Stored dataset items:
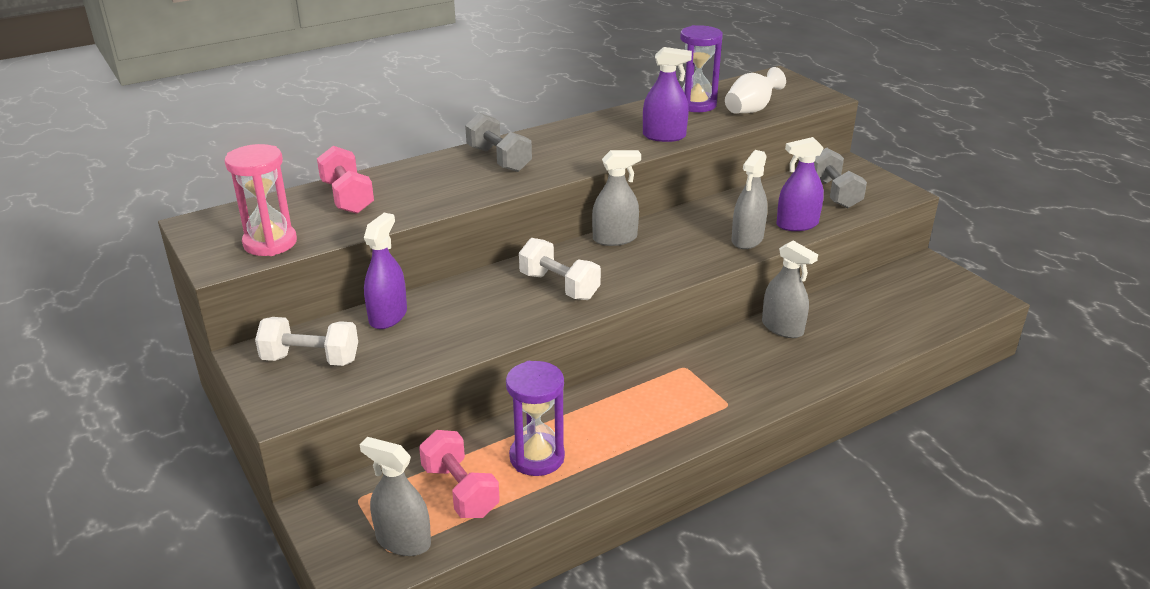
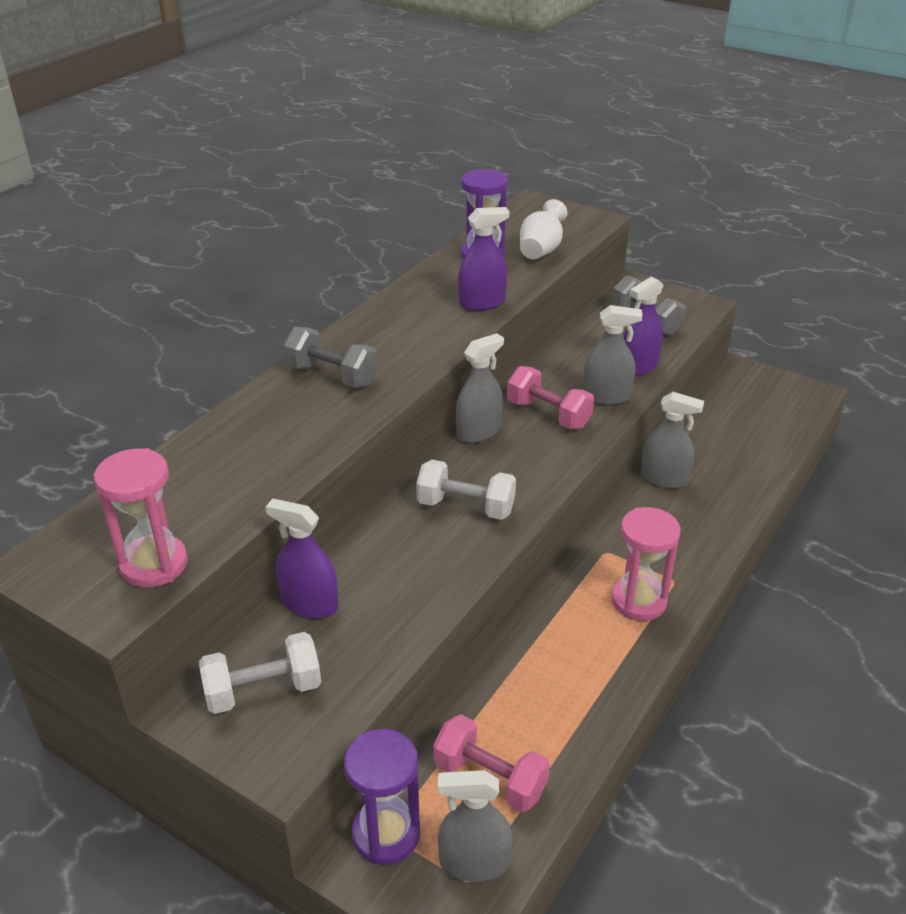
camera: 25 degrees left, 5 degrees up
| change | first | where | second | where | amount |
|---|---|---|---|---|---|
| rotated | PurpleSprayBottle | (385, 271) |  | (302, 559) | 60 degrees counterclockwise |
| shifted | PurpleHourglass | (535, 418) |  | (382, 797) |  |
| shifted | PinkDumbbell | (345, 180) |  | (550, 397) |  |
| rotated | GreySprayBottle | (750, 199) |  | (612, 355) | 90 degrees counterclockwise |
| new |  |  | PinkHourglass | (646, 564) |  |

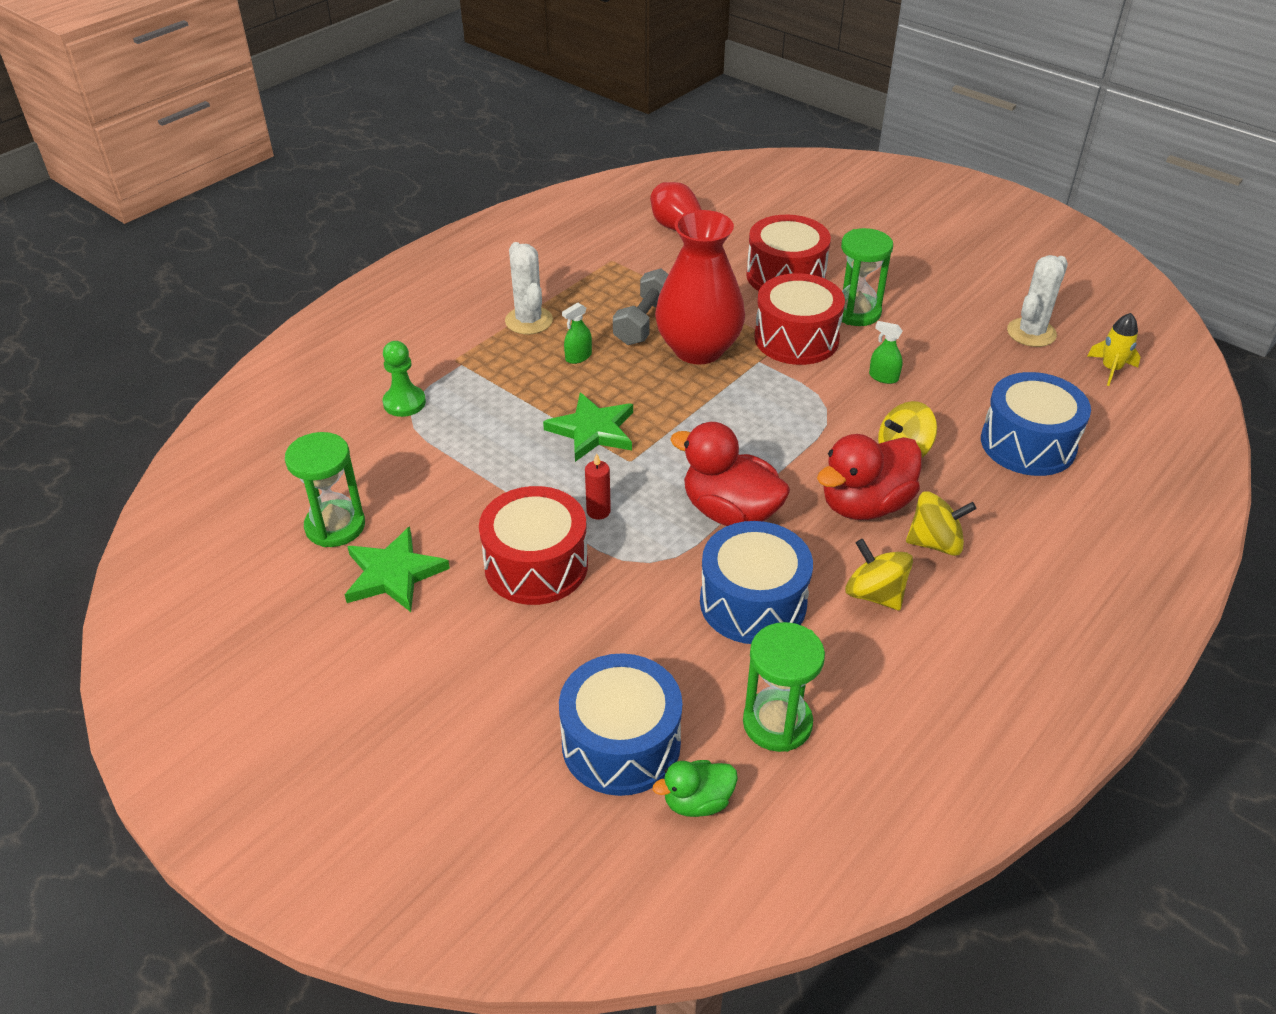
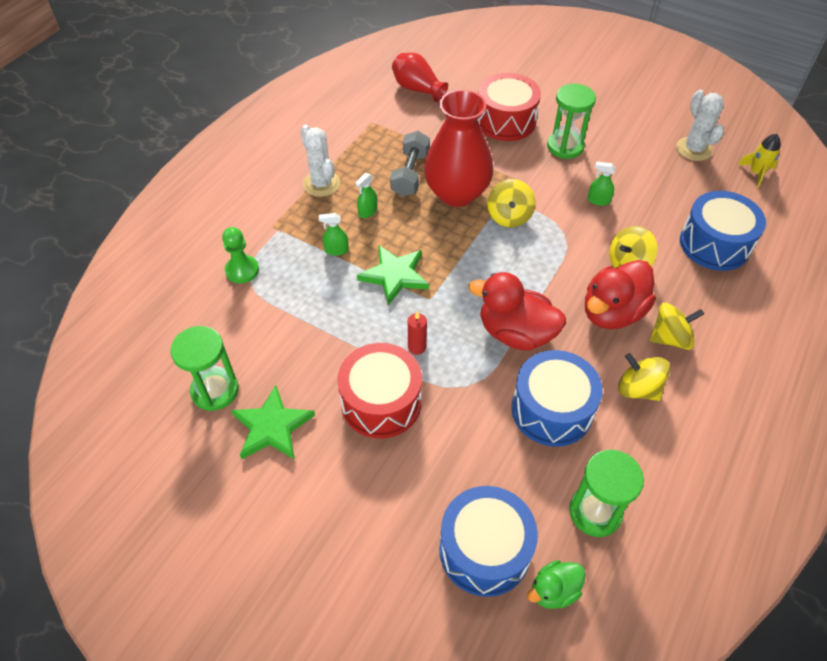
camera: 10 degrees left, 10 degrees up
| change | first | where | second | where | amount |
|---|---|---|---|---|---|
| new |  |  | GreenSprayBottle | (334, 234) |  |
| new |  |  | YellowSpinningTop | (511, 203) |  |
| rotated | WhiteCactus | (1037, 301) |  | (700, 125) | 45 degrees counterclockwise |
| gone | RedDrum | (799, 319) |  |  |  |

---

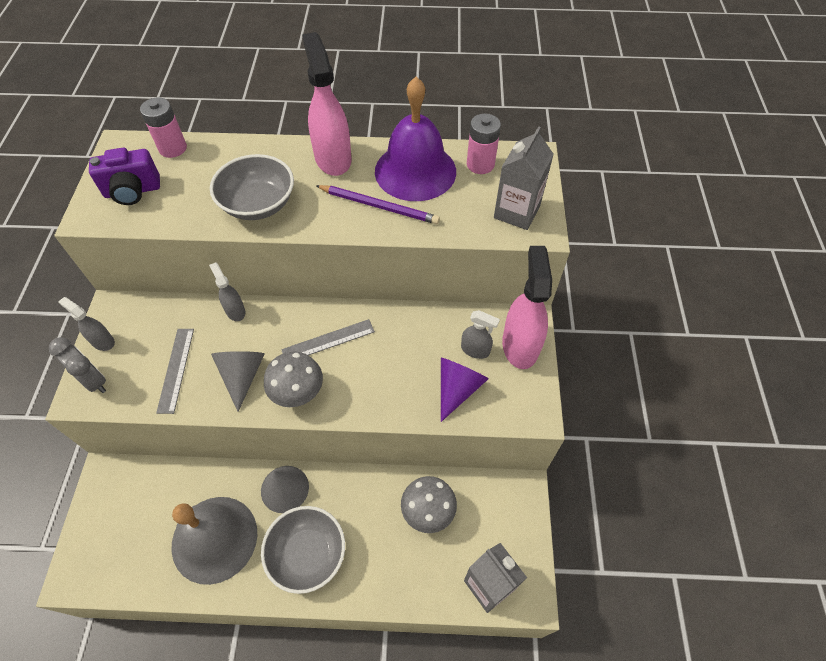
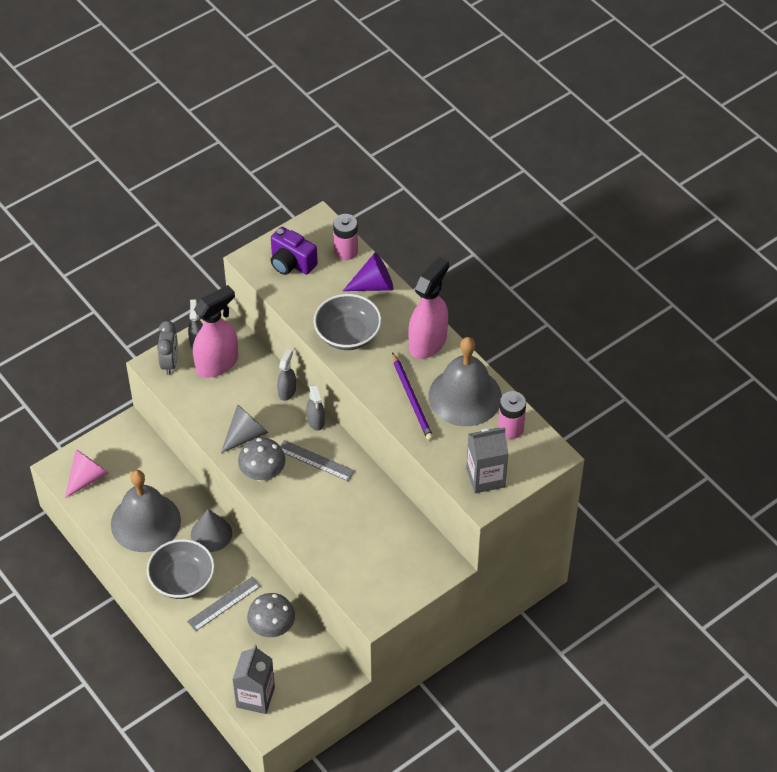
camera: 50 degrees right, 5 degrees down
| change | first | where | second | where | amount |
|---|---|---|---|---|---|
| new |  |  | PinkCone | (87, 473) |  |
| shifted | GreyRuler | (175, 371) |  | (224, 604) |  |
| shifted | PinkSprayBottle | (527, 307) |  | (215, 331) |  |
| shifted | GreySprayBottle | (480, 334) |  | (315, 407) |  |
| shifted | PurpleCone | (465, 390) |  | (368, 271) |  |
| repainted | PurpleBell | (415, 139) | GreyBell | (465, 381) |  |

**Brief:**
Could you retype exactly the lines above, starting at the line that contains "60 degrees counterclockwise |" and ending at the line that contains "90 degrees counterclockwise |", and nothing more?

**Exercise answer:**
| rotated | PurpleSprayBottle | (385, 271) |  | (302, 559) | 60 degrees counterclockwise |
| shifted | PurpleHourglass | (535, 418) |  | (382, 797) |  |
| shifted | PinkDumbbell | (345, 180) |  | (550, 397) |  |
| rotated | GreySprayBottle | (750, 199) |  | (612, 355) | 90 degrees counterclockwise |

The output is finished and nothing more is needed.